### YOUR TASK:
For each line below with the word "none", write out a copy.

### EXTRACTED MATERIAL:
━━━

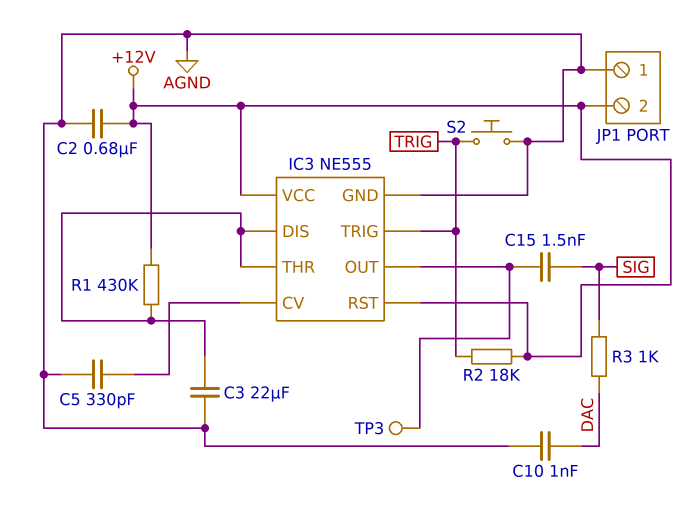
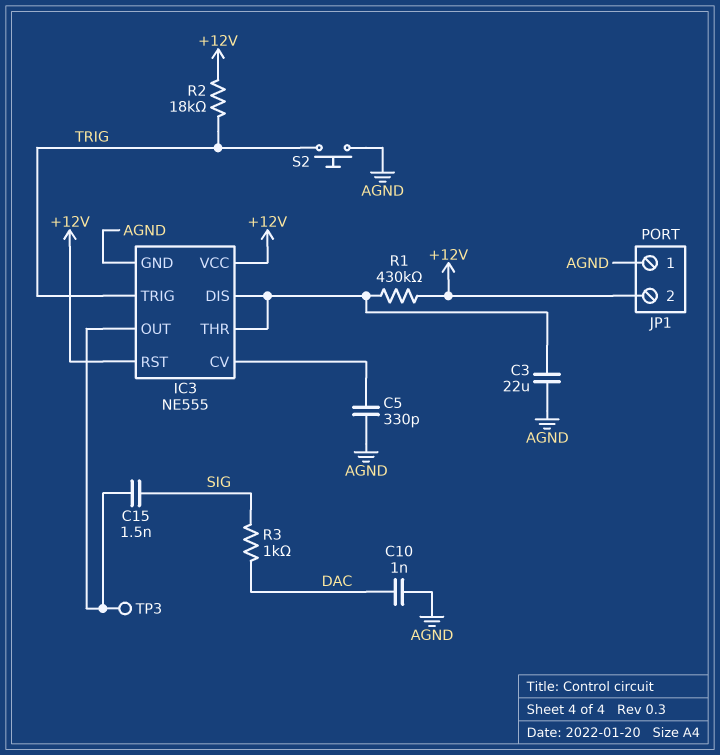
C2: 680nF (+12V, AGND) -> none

━━━

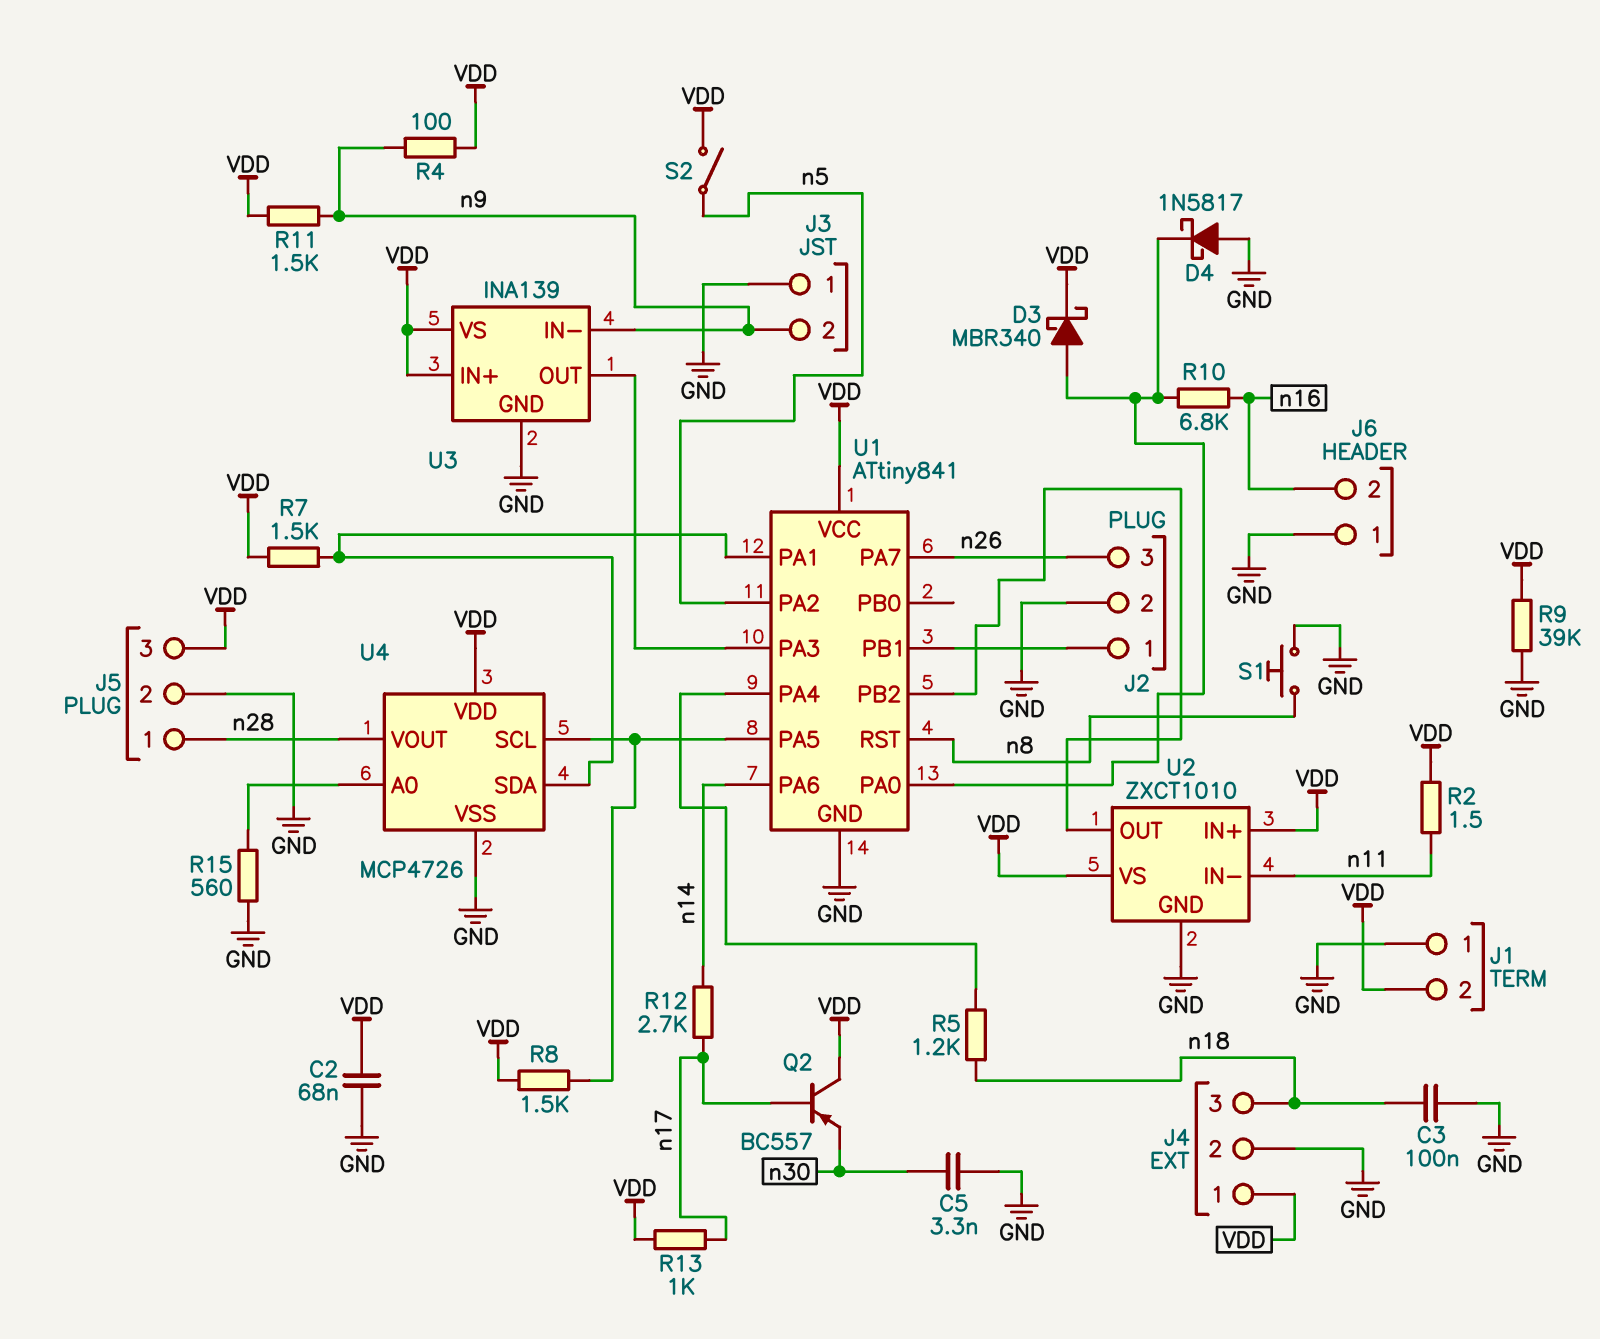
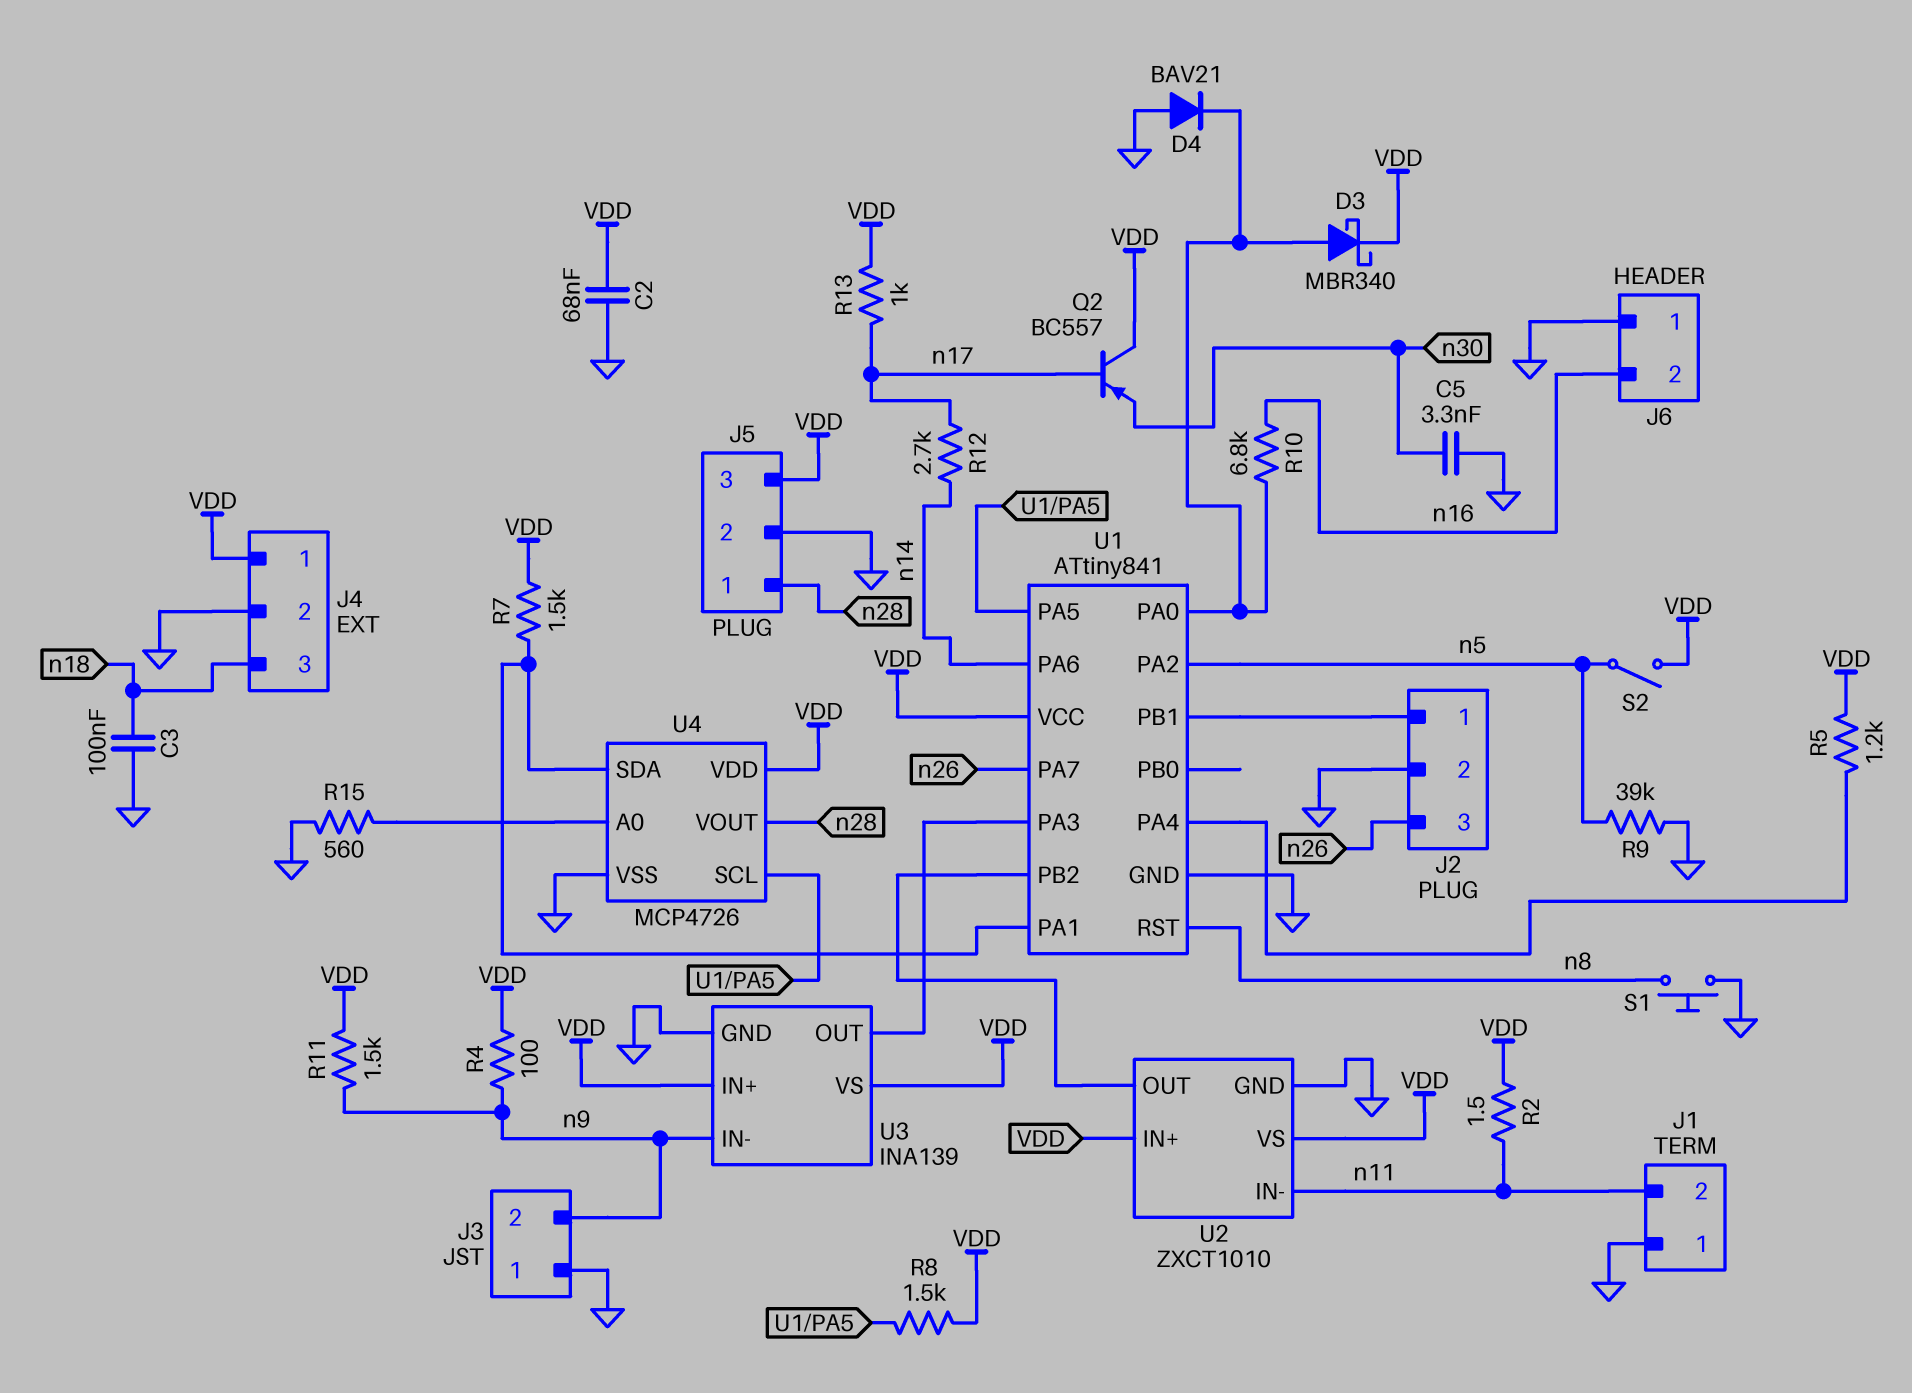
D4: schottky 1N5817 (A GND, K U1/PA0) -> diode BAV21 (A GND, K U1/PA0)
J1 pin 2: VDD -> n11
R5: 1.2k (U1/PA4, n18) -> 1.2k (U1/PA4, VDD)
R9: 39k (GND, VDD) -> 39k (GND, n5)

━━━

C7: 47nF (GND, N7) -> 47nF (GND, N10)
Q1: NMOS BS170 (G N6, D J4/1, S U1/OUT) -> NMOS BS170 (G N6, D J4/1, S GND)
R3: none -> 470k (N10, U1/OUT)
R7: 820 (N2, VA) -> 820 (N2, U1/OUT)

━━━

### THE ANSWER:
C2: 680nF (+12V, AGND) -> none
R3: none -> 470k (N10, U1/OUT)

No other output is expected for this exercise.